Aim of the task>
Pick out every line of the entries below where "minus" occurs, and copy those lines.

[Information shown Boundary: Start]

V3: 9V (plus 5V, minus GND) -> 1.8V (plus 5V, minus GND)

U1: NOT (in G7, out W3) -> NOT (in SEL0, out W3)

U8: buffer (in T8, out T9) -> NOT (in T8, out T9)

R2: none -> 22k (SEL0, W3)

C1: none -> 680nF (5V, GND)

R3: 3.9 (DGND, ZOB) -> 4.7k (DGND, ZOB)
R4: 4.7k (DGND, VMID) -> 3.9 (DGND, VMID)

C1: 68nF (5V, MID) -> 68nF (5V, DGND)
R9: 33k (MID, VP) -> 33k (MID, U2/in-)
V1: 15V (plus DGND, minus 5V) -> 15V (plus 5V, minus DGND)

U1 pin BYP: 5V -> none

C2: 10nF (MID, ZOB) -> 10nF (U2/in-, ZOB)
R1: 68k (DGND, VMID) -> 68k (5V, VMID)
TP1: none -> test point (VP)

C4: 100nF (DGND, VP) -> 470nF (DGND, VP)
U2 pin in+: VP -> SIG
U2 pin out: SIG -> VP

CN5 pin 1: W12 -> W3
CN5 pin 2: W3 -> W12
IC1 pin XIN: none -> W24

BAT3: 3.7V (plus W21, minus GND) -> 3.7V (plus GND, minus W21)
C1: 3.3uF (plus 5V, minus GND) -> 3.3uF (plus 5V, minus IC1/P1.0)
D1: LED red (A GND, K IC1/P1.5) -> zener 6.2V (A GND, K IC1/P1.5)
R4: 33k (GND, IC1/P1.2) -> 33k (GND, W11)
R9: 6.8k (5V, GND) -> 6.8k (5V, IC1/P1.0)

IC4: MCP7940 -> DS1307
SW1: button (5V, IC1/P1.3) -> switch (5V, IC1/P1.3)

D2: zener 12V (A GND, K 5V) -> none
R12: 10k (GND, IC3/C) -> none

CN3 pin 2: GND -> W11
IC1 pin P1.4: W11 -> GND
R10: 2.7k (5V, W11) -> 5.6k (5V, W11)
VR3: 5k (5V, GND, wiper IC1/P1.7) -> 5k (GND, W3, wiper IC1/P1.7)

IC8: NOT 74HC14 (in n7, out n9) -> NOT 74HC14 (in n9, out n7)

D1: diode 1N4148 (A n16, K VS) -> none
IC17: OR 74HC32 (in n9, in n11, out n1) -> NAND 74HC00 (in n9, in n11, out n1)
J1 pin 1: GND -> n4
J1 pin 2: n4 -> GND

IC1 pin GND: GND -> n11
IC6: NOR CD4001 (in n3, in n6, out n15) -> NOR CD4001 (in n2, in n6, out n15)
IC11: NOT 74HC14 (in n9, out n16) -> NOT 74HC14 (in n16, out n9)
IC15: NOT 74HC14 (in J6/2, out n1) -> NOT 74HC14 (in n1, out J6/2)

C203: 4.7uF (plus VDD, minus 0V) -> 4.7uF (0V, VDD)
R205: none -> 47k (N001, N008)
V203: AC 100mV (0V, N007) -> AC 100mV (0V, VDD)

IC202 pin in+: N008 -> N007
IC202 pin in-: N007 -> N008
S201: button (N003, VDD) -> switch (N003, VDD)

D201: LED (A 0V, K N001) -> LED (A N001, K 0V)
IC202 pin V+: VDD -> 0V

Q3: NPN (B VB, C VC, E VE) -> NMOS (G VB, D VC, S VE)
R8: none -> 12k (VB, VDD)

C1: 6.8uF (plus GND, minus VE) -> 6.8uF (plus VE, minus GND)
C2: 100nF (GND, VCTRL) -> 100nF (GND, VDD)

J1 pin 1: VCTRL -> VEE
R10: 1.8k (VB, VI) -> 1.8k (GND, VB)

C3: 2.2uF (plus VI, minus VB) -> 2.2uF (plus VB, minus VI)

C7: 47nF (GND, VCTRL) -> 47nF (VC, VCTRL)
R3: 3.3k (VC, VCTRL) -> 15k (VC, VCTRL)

[Information shown Boundary: End]

Answer to the problem>
V3: 9V (plus 5V, minus GND) -> 1.8V (plus 5V, minus GND)
V1: 15V (plus DGND, minus 5V) -> 15V (plus 5V, minus DGND)
BAT3: 3.7V (plus W21, minus GND) -> 3.7V (plus GND, minus W21)
C1: 3.3uF (plus 5V, minus GND) -> 3.3uF (plus 5V, minus IC1/P1.0)
C203: 4.7uF (plus VDD, minus 0V) -> 4.7uF (0V, VDD)
C1: 6.8uF (plus GND, minus VE) -> 6.8uF (plus VE, minus GND)
C3: 2.2uF (plus VI, minus VB) -> 2.2uF (plus VB, minus VI)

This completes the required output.